START Data listing

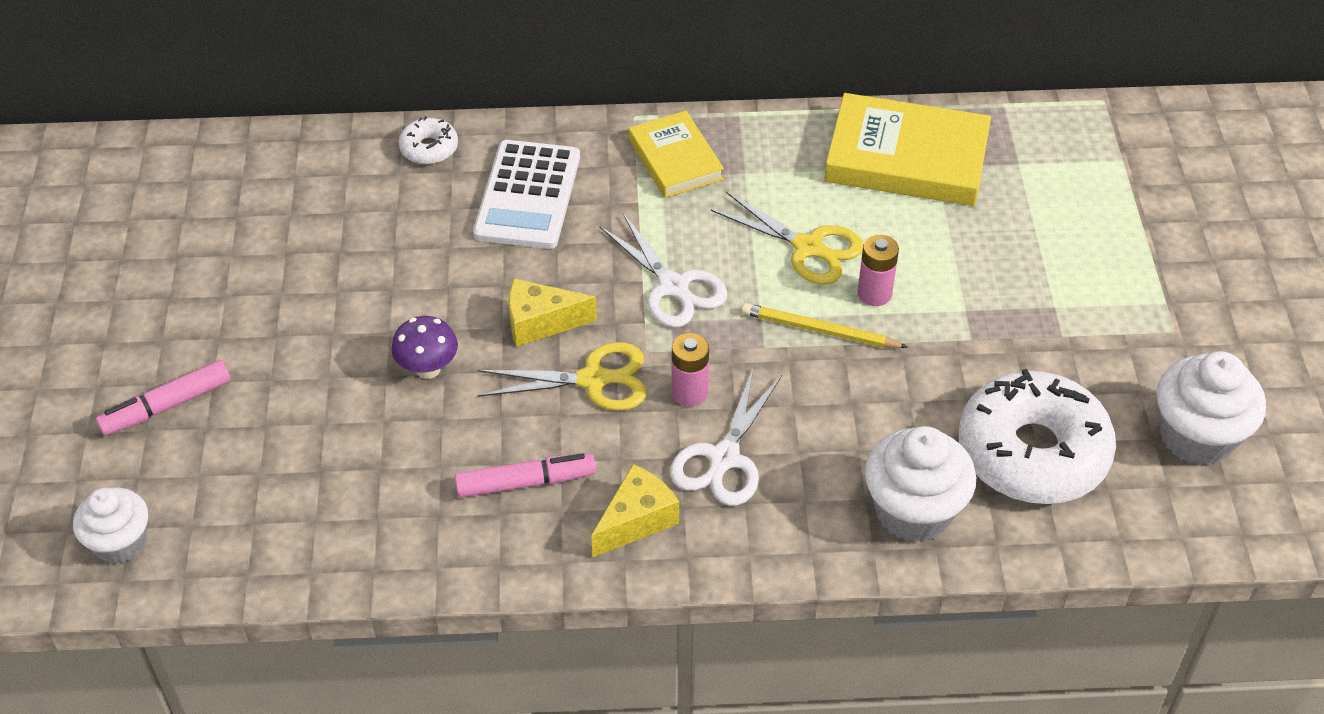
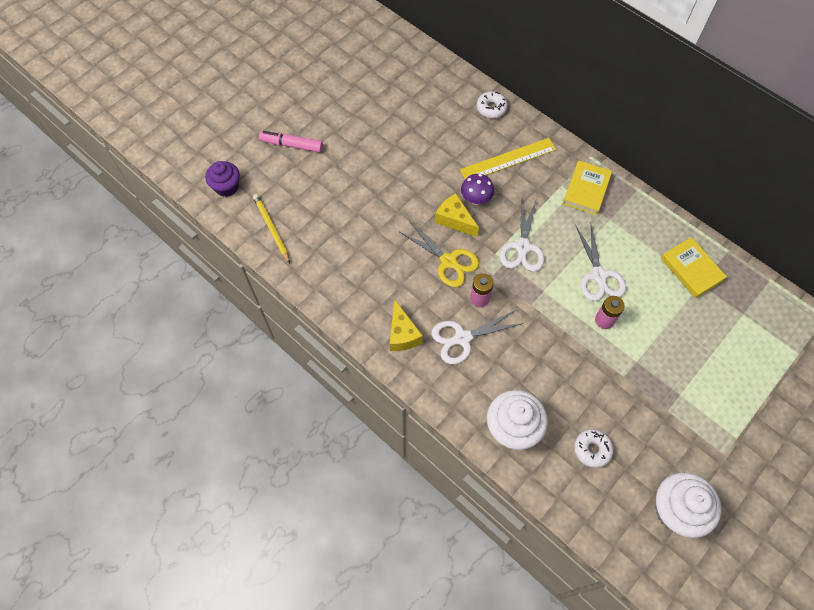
camera: 45 degrees right, 15 degrees up
white cupcake [73,488,148,564] -> purple cupcake [205,161,240,197]
purple mushroom [391,316,458,379] -> purple mushroom moved to [461,174,494,205]
pink marker [455,453,596,498] -> none
white calculator [473,140,580,249] -> yellow ruler [460,138,556,179]
yellow cheese [591,464,679,557] -> yellow cheese turned 75 degrees clockwise [390,299,423,351]
yellow scissors [710,192,863,285] -> white scissors [575,225,626,301]
yellow pencil [741,303,908,348] -> yellow pencil moved to [253,194,290,264]
yellow book [824,93,991,206] -> yellow book [661,237,727,298], size x0.61
white donut [959,369,1116,504] -> white donut [574,429,614,468], size x0.45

END Data listing

Instructions for the task ▸ The answer must consist solely of the lines from the first line of the records through the line containing "yellow book [824,93,991,206]", reproduced exactly and without the pictures.

Result for this task ▸
camera: 45 degrees right, 15 degrees up
white cupcake [73,488,148,564] -> purple cupcake [205,161,240,197]
purple mushroom [391,316,458,379] -> purple mushroom moved to [461,174,494,205]
pink marker [455,453,596,498] -> none
white calculator [473,140,580,249] -> yellow ruler [460,138,556,179]
yellow cheese [591,464,679,557] -> yellow cheese turned 75 degrees clockwise [390,299,423,351]
yellow scissors [710,192,863,285] -> white scissors [575,225,626,301]
yellow pencil [741,303,908,348] -> yellow pencil moved to [253,194,290,264]
yellow book [824,93,991,206] -> yellow book [661,237,727,298], size x0.61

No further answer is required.